Information supplied: Begin

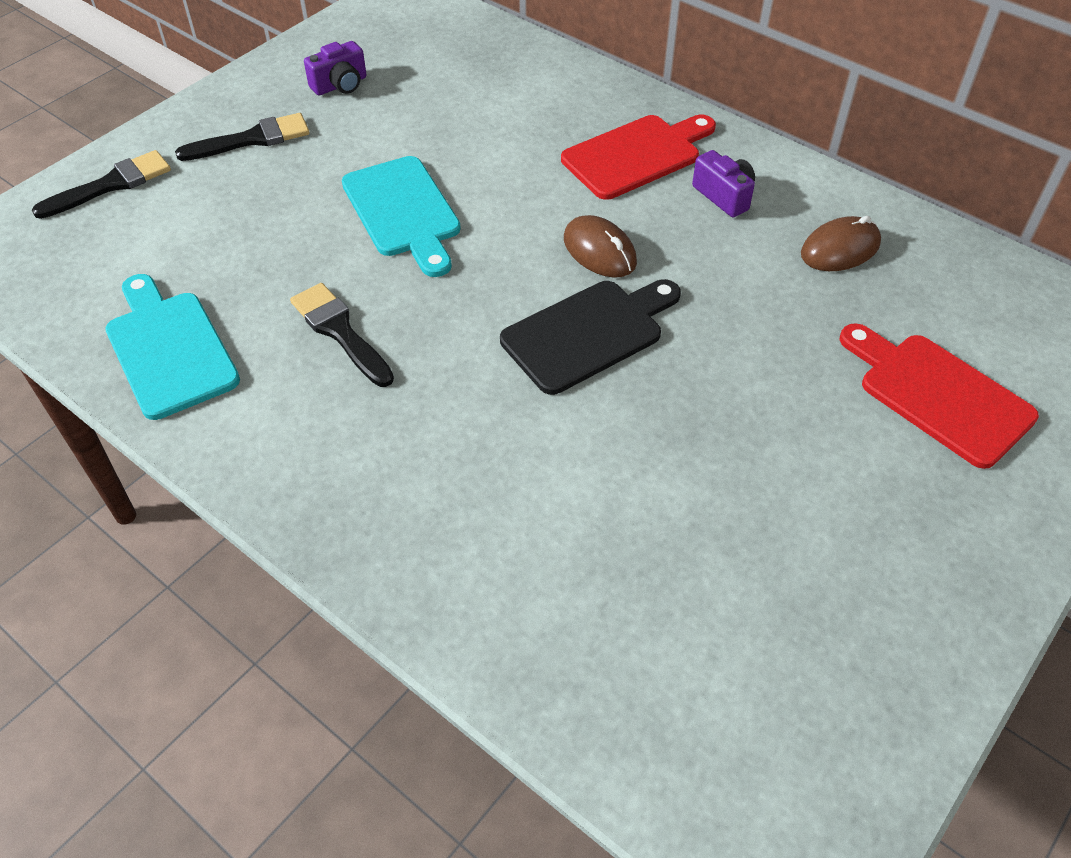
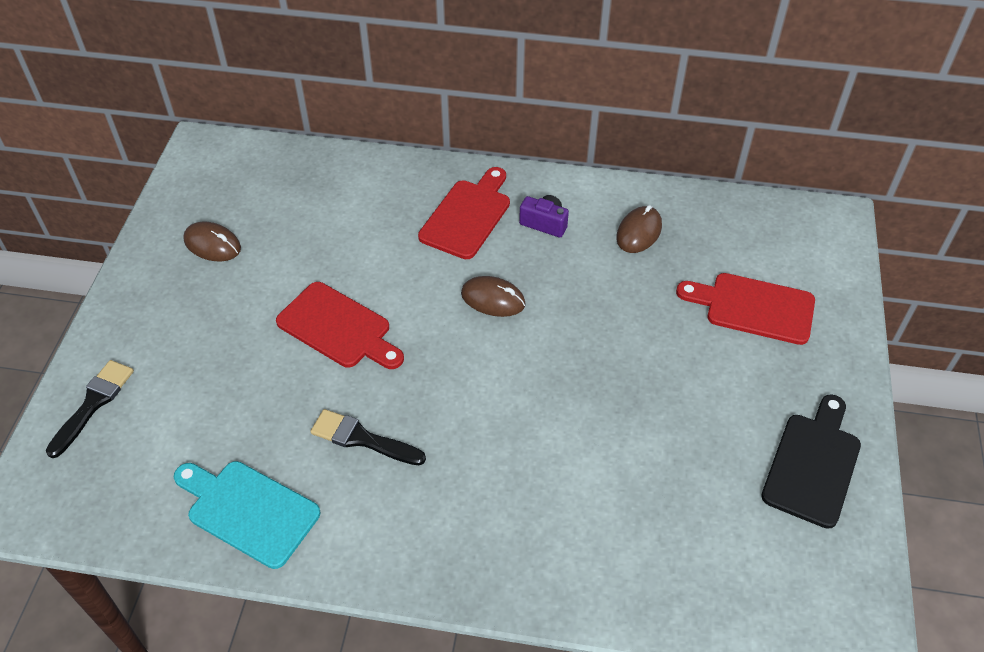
camera: 30 degrees left, 0 degrees up
(251, 139) = (178, 318): black brush -> none
(340, 85) = (212, 244): purple camera -> brown mouse
(403, 212) = (338, 328): turquoise cutting board -> red cutting board
(589, 333) = (527, 362): black cutting board -> black cutting board (813, 464)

Information supplied: End

### Exercise aim
All the lines that hold the word "camera" must appear in the answer, copied from the records.

### Exercise output
camera: 30 degrees left, 0 degrees up
(340, 85) = (212, 244): purple camera -> brown mouse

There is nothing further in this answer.